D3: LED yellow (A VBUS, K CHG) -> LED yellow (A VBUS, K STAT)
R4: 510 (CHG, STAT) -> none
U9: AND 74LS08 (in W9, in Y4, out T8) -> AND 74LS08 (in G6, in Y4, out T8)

...

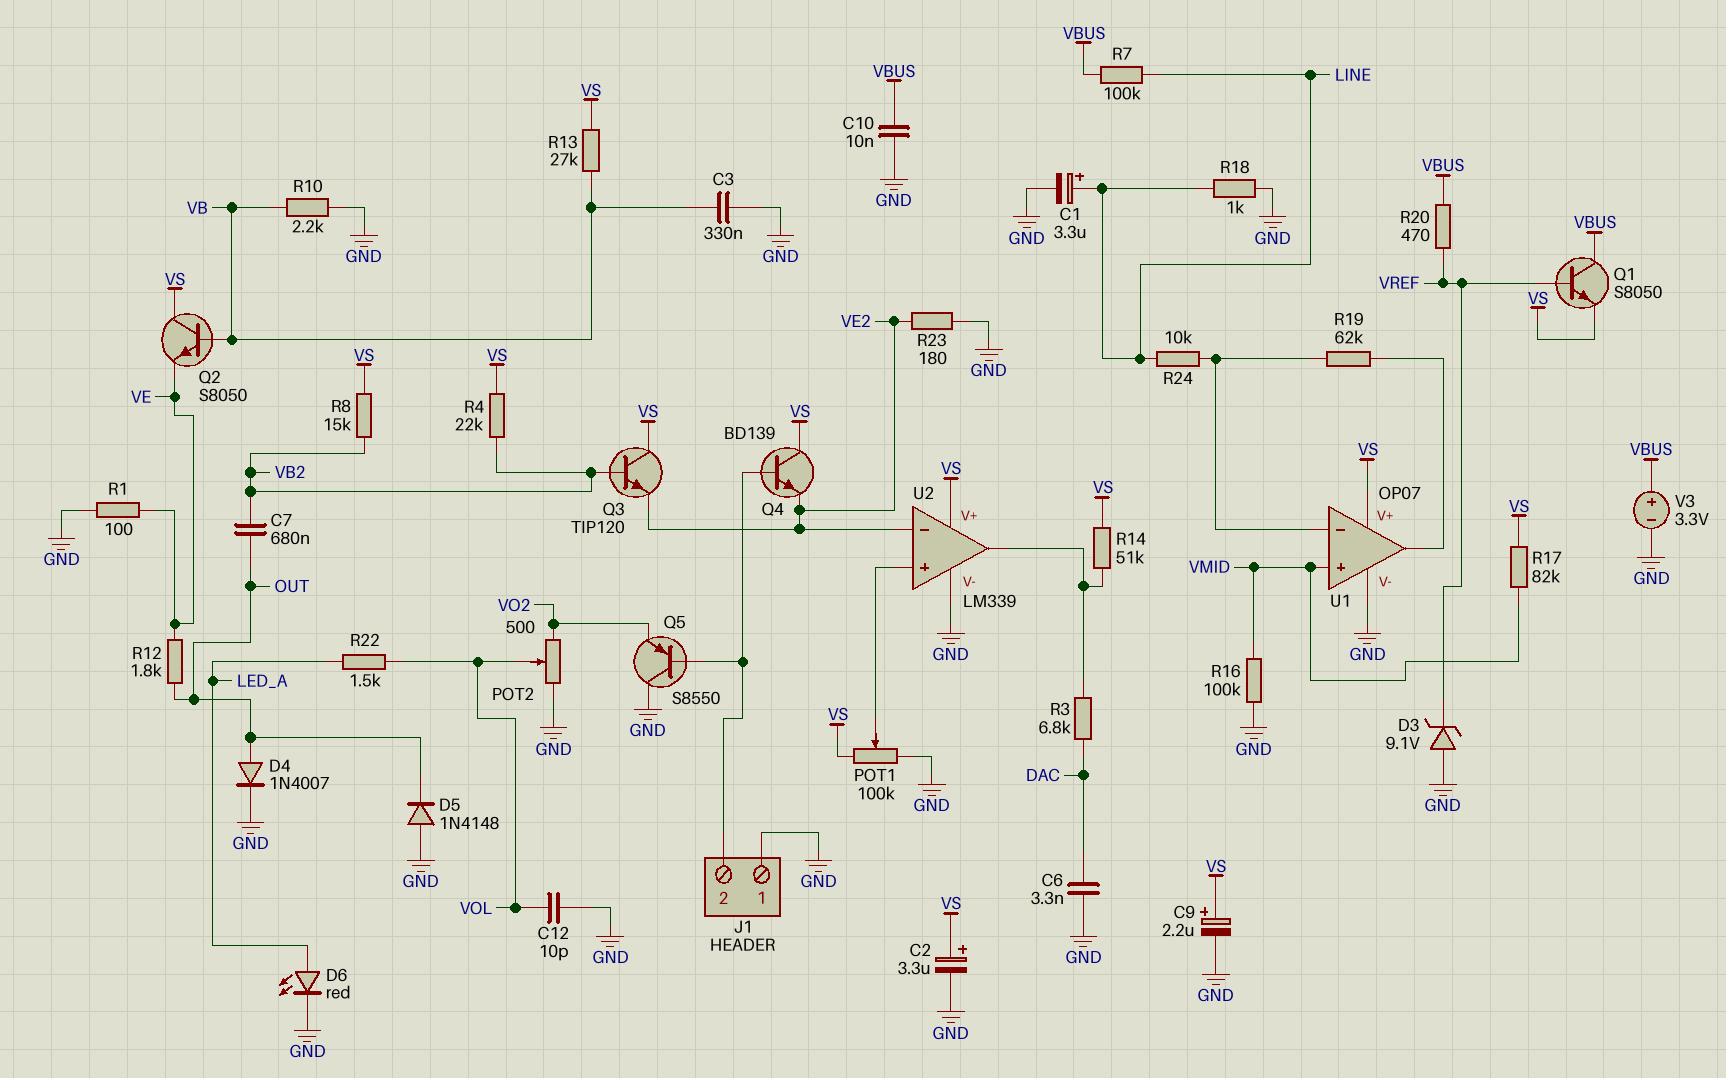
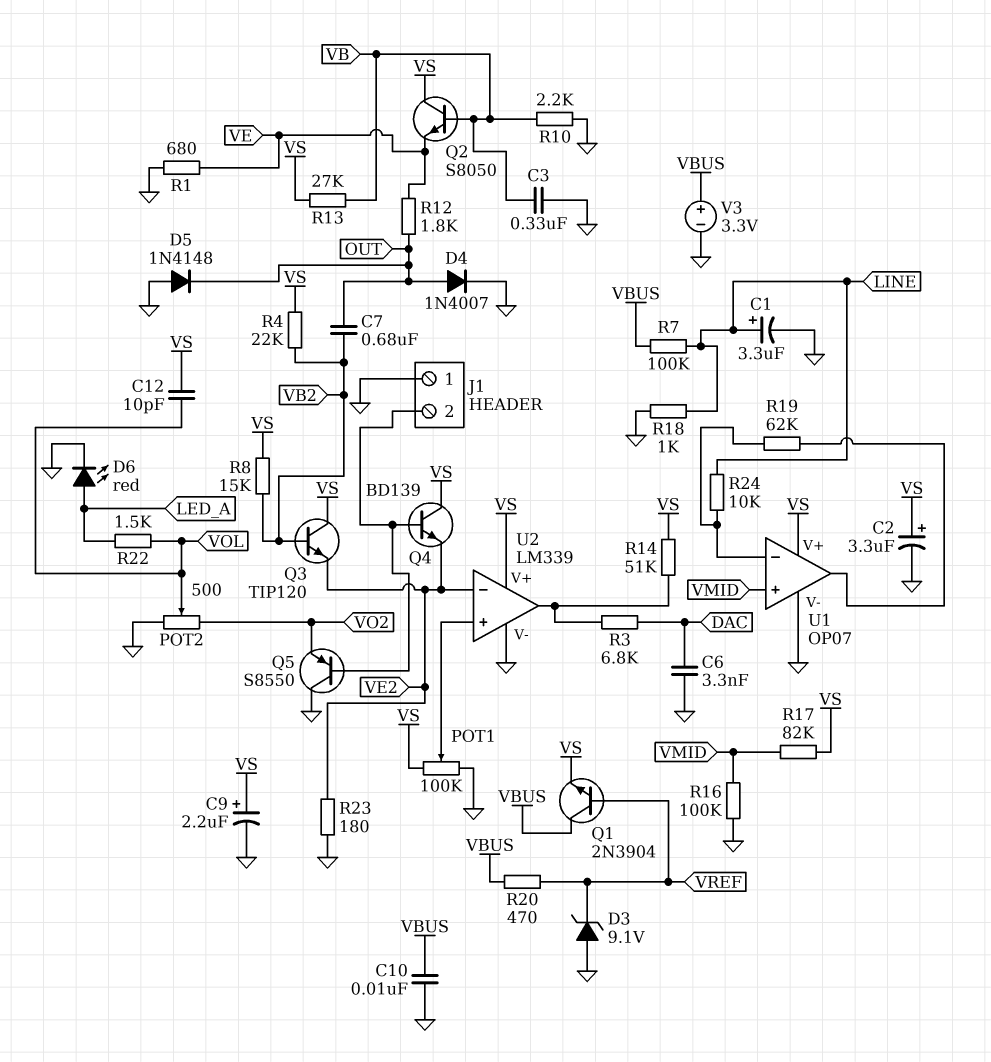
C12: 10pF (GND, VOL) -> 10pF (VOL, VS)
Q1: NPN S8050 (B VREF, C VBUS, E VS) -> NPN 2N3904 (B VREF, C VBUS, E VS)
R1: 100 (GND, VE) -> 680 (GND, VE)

• _EXERCISE OBJECTIVE_
Above are the entries. Quote exactly the lines from the one bearing "R4: 510 (CHG, STAT) -> none" through the one bearing "U9: AND 74LS08".

• _RESULT FOR THIS EXERCISE_
R4: 510 (CHG, STAT) -> none
U9: AND 74LS08 (in W9, in Y4, out T8) -> AND 74LS08 (in G6, in Y4, out T8)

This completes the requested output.